_Assignment_
Would you return the lines between the one holding "black headphones: 4 -> 7" and the one holding "red headphones: 6 -> 4", inclusive, and only those, exactly as they stand in the listing below?
+++++
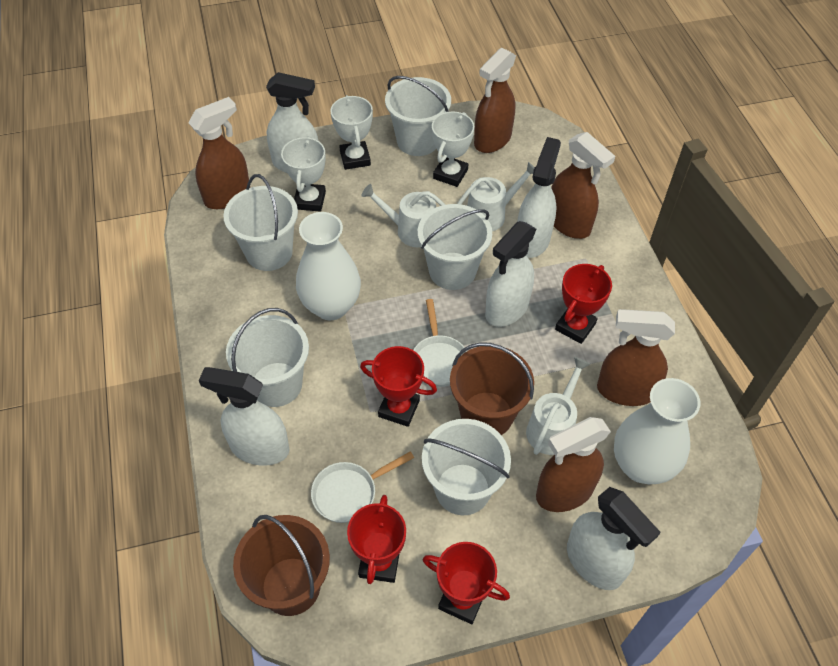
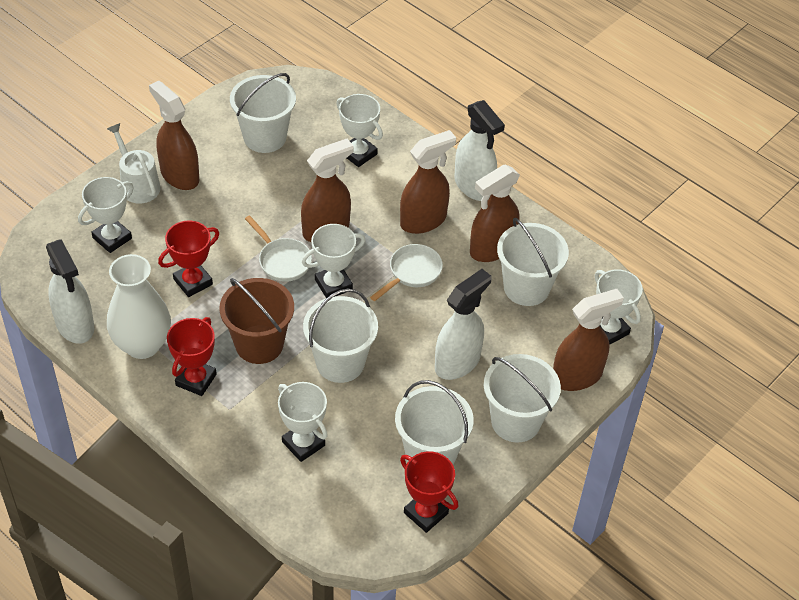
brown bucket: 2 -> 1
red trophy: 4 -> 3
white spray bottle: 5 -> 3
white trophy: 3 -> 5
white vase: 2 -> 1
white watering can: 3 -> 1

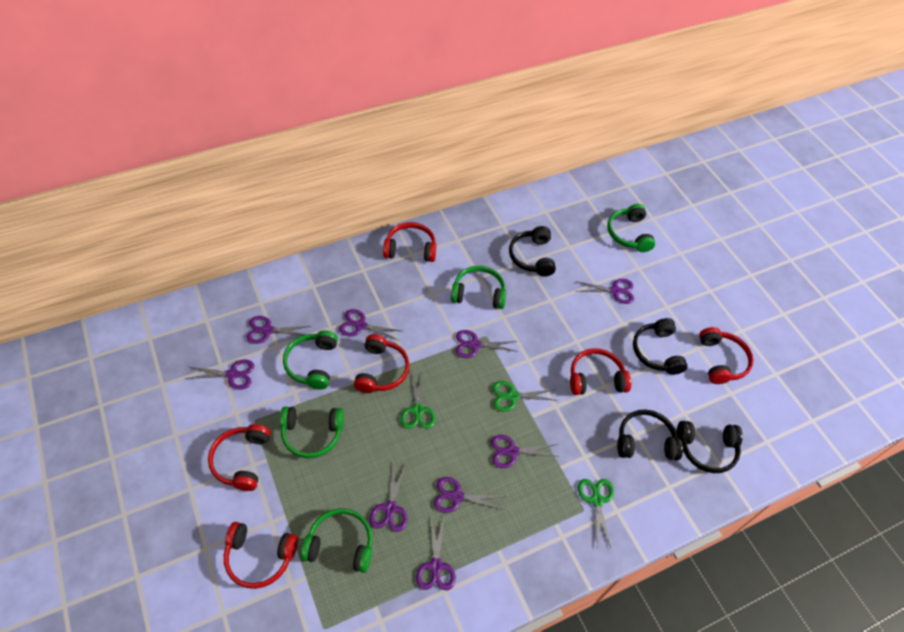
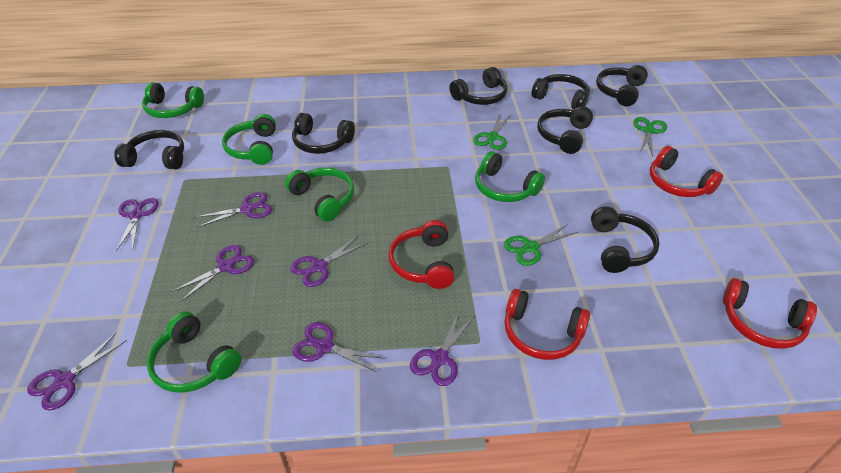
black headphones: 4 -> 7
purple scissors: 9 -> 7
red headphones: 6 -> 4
+++++
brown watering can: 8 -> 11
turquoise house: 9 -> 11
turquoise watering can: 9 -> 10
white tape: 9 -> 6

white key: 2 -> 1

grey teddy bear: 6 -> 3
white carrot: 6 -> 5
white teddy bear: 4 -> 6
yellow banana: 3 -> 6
+++++
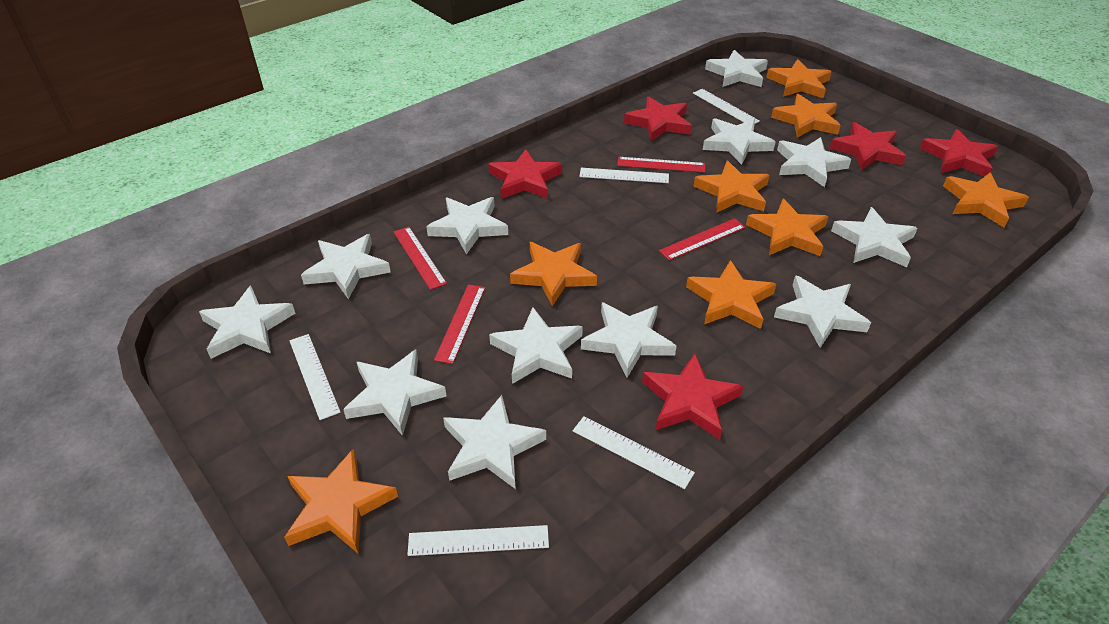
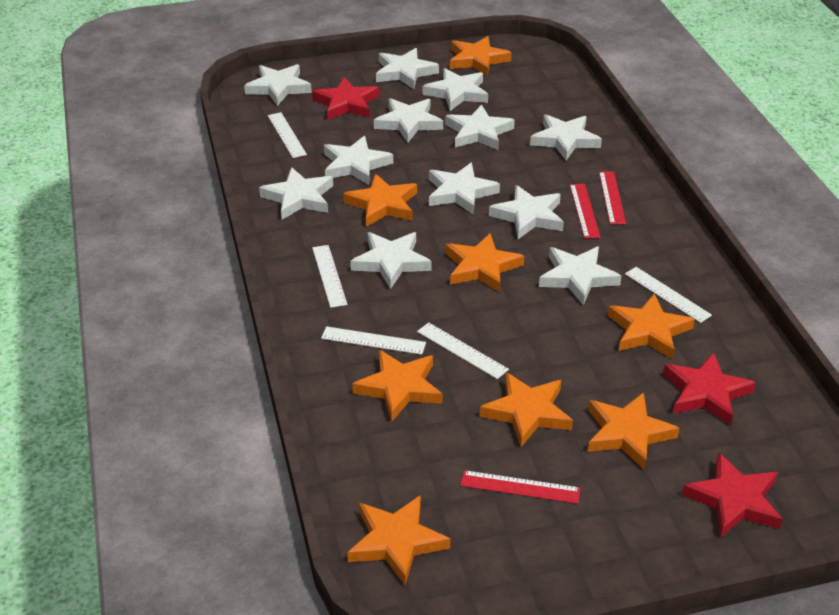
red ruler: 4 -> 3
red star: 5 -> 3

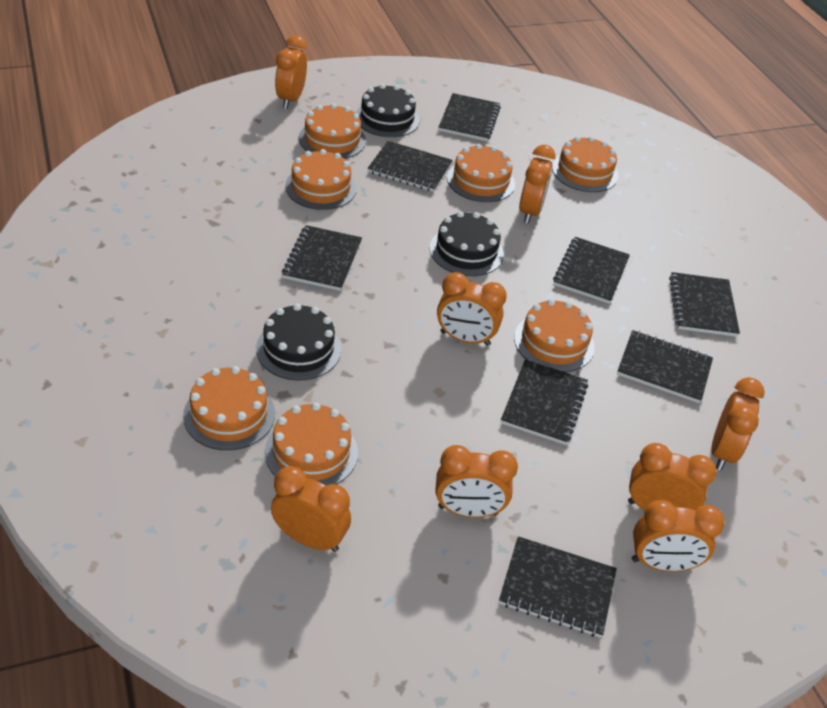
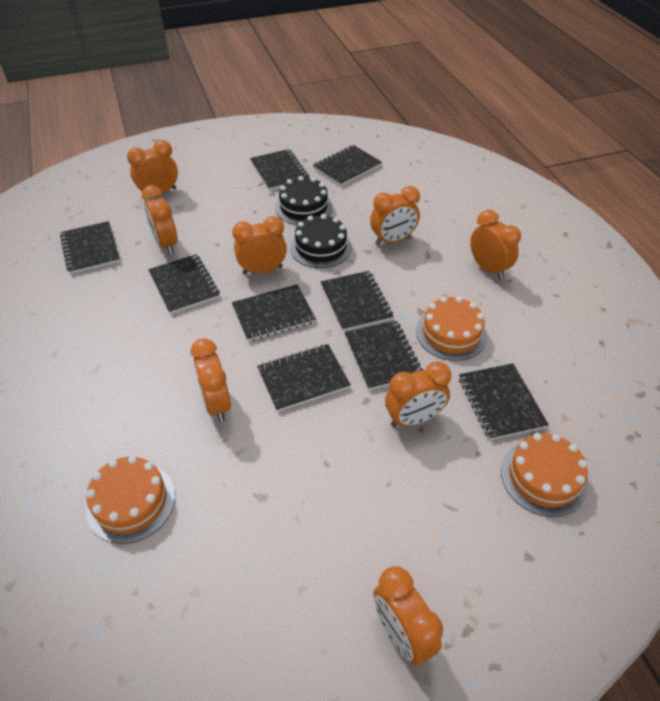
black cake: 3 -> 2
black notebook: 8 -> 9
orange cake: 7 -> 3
+++++
_Response to the task_
black headphones: 4 -> 7
purple scissors: 9 -> 7
red headphones: 6 -> 4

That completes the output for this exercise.